Dataset excerpts
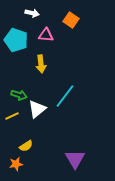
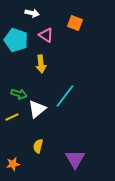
orange square: moved 4 px right, 3 px down; rotated 14 degrees counterclockwise
pink triangle: rotated 28 degrees clockwise
green arrow: moved 1 px up
yellow line: moved 1 px down
yellow semicircle: moved 12 px right; rotated 136 degrees clockwise
orange star: moved 3 px left
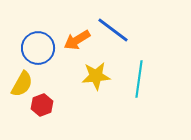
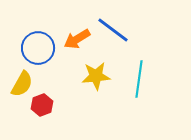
orange arrow: moved 1 px up
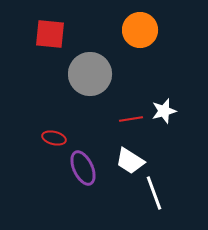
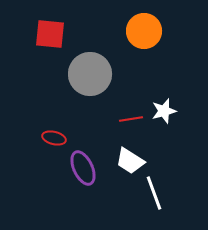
orange circle: moved 4 px right, 1 px down
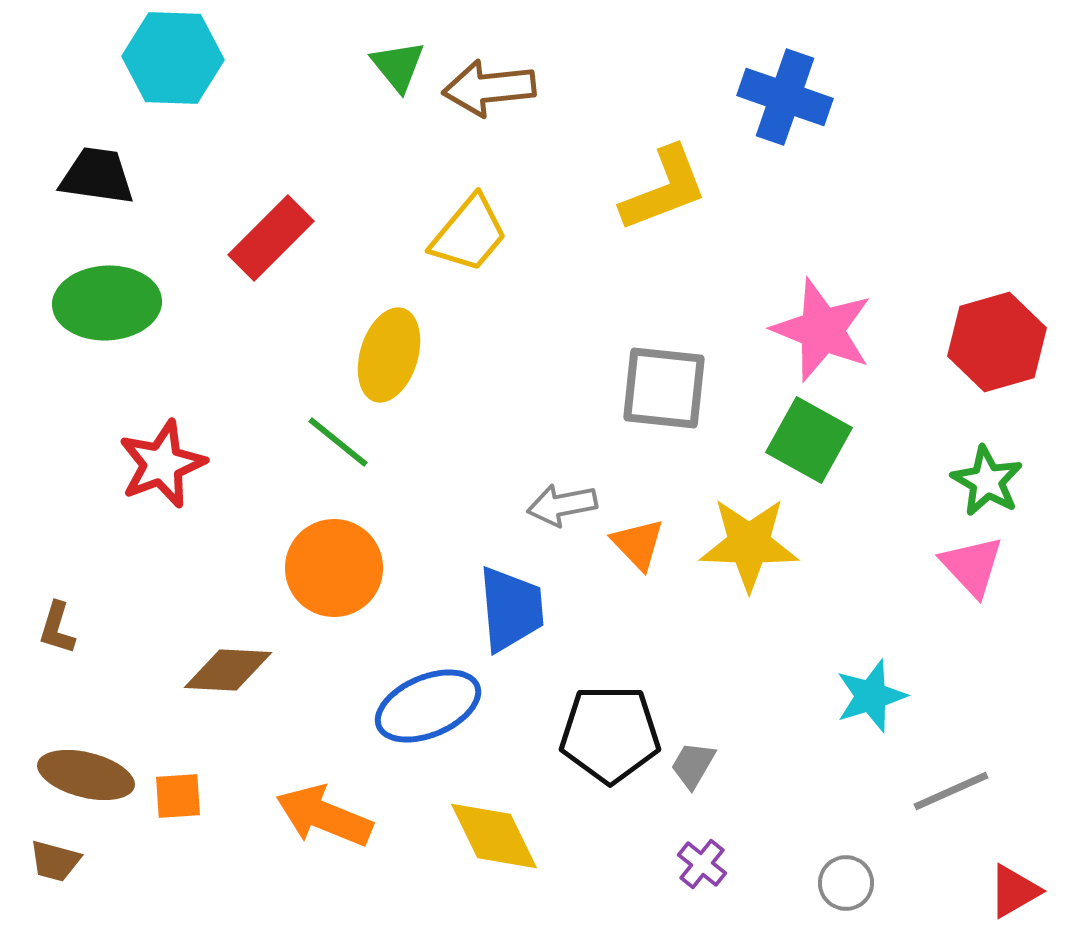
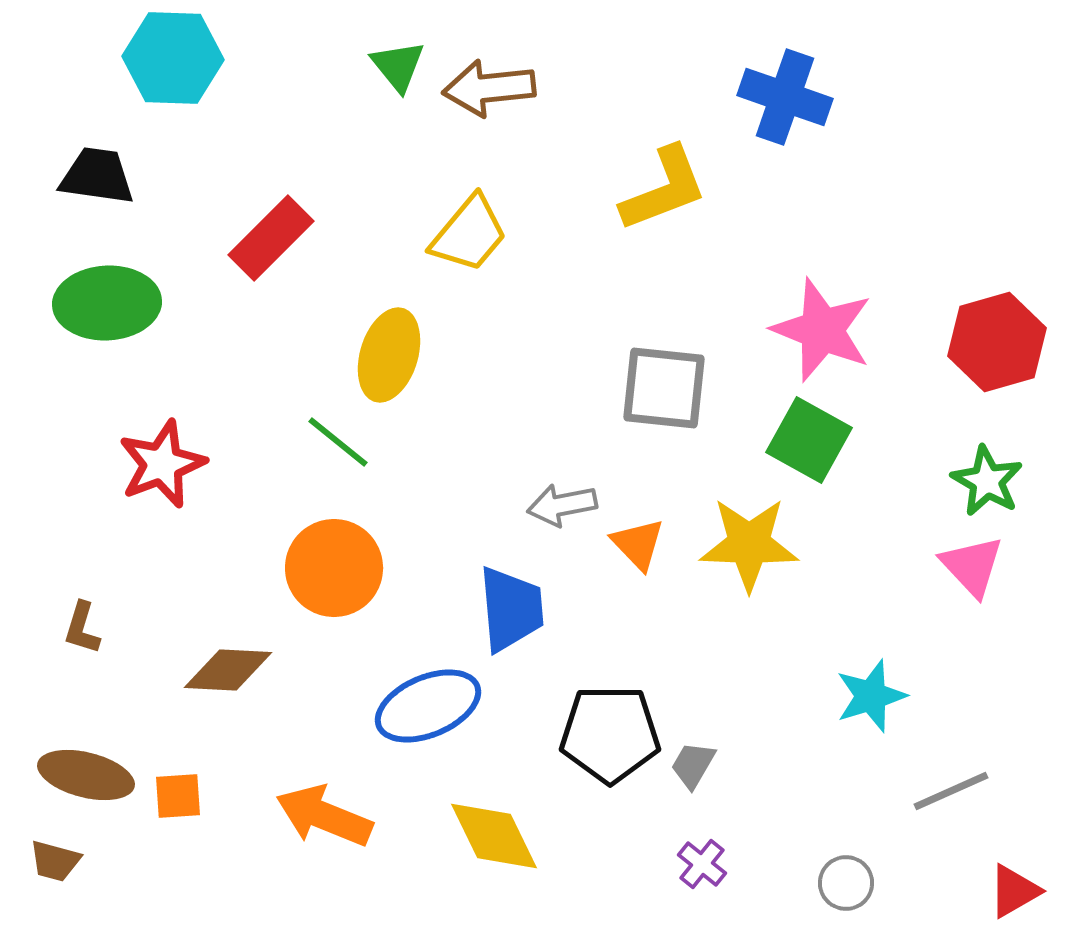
brown L-shape: moved 25 px right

## WORK TO DO
Arrange every line of the records above as a JSON list of strings, one string per line, leaving out blank lines and the picture lines.

## SOLVED EXERCISE
[
  "orange square: moved 4 px right, 3 px down; rotated 14 degrees counterclockwise",
  "pink triangle: rotated 28 degrees clockwise",
  "green arrow: moved 1 px up",
  "yellow line: moved 1 px down",
  "yellow semicircle: moved 12 px right; rotated 136 degrees clockwise",
  "orange star: moved 3 px left",
  "orange arrow: moved 1 px up",
  "orange circle: moved 4 px right, 1 px down",
  "brown L-shape: moved 25 px right"
]